==== COLLECTED DATA ====

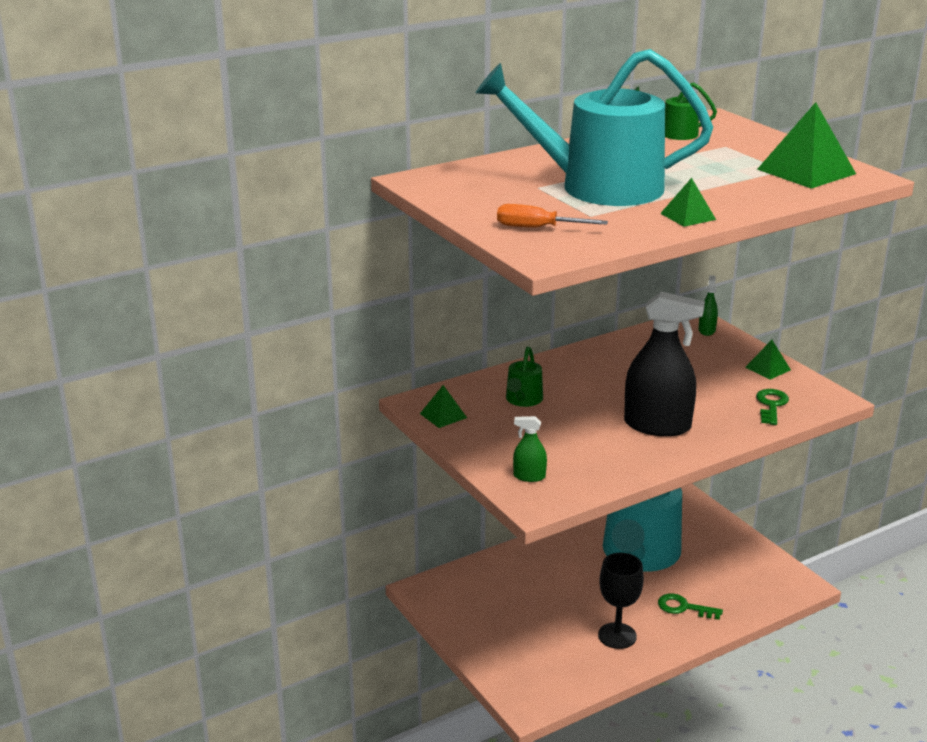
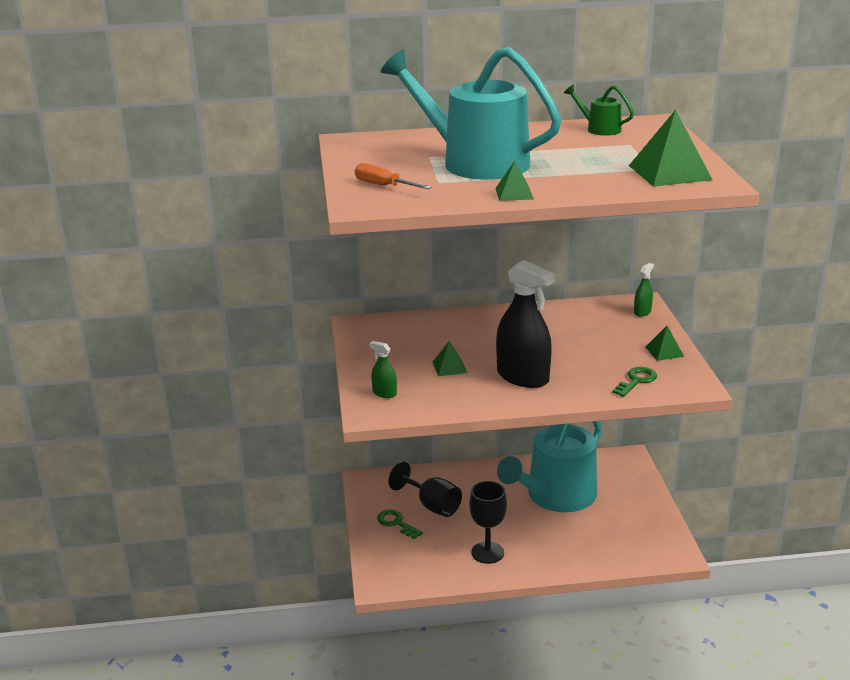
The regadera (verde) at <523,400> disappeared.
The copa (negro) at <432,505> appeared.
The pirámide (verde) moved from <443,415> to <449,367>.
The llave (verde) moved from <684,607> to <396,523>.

====

**WHAT YOU ARE ASKED TO DO:**
Retype the data exactly as it stands, but keep the images out of your copy.

**EXERCISE SOLUTION:**
The regadera (verde) at <523,400> disappeared.
The copa (negro) at <432,505> appeared.
The pirámide (verde) moved from <443,415> to <449,367>.
The llave (verde) moved from <684,607> to <396,523>.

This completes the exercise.